→ Task goal
No line before the one containing "orange brick F2:H2" should appear; that line and all lines after it, through the end of the data, are to be set down exactly.

→ Stored data
━━━━━━━━━━━━━━━━━━━━━━━━━━━━━━

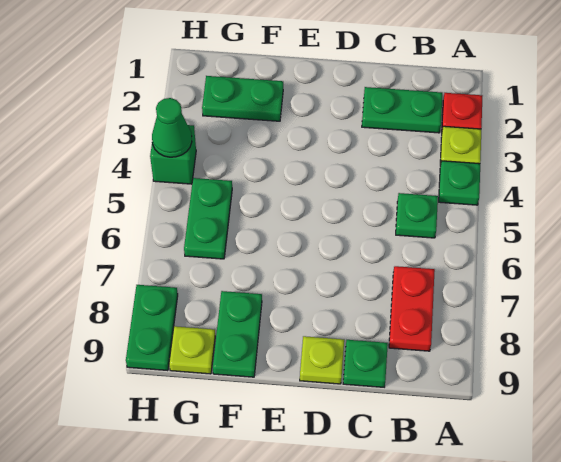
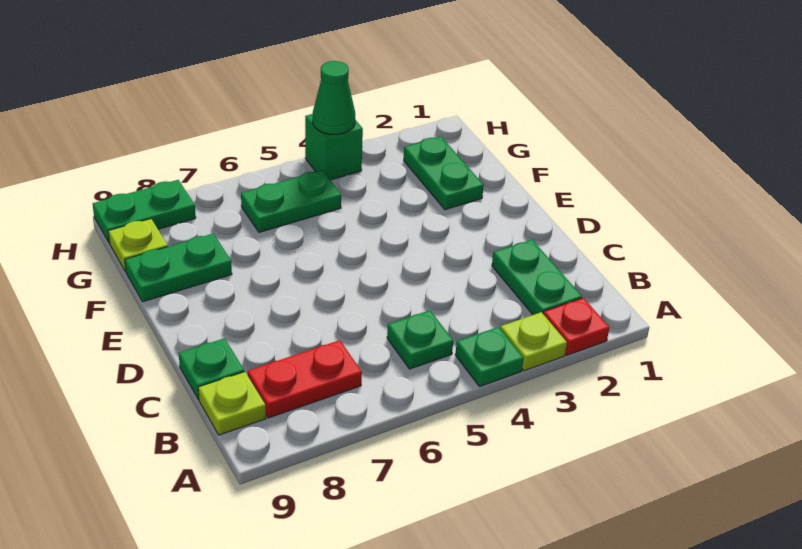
lime plate D9 level 1 -> lime plate B9 level 1

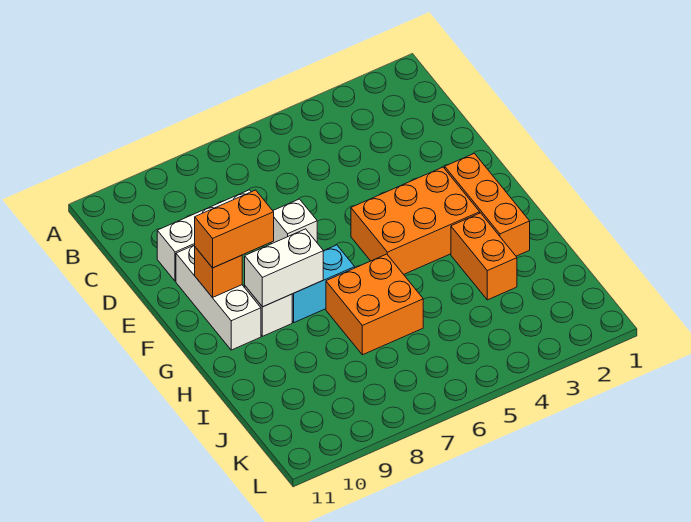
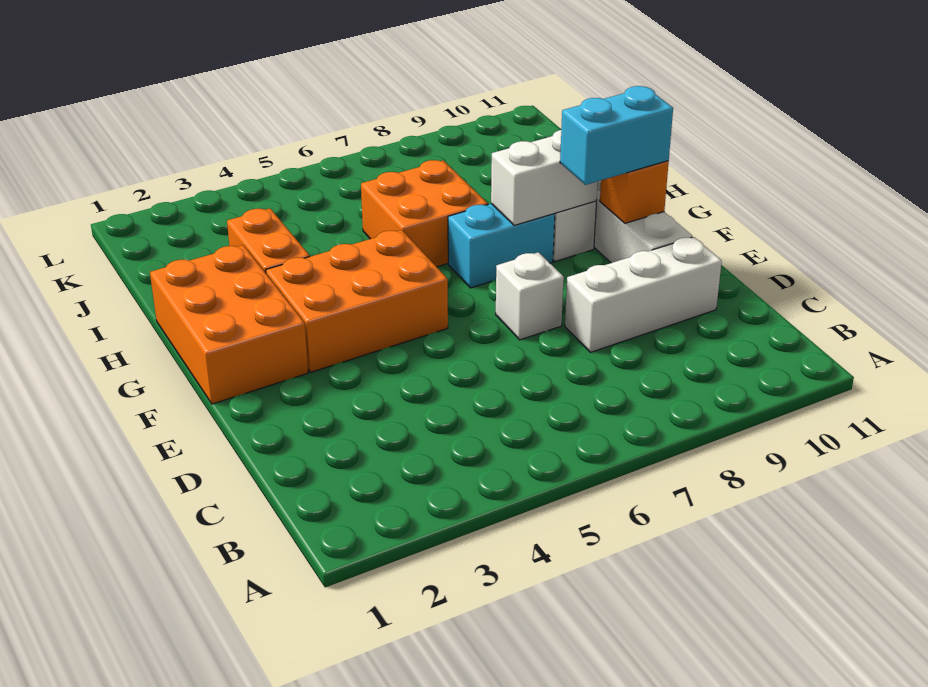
orange brick F2:H2 level 1 -> orange brick F1:H2 level 1
orange brick F9:F10 level 3 -> cyan brick F9:F10 level 3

━━━━━━━━━━━━━━━━━━━━━━━━━━━━━━

→ Written answer
orange brick F2:H2 level 1 -> orange brick F1:H2 level 1
orange brick F9:F10 level 3 -> cyan brick F9:F10 level 3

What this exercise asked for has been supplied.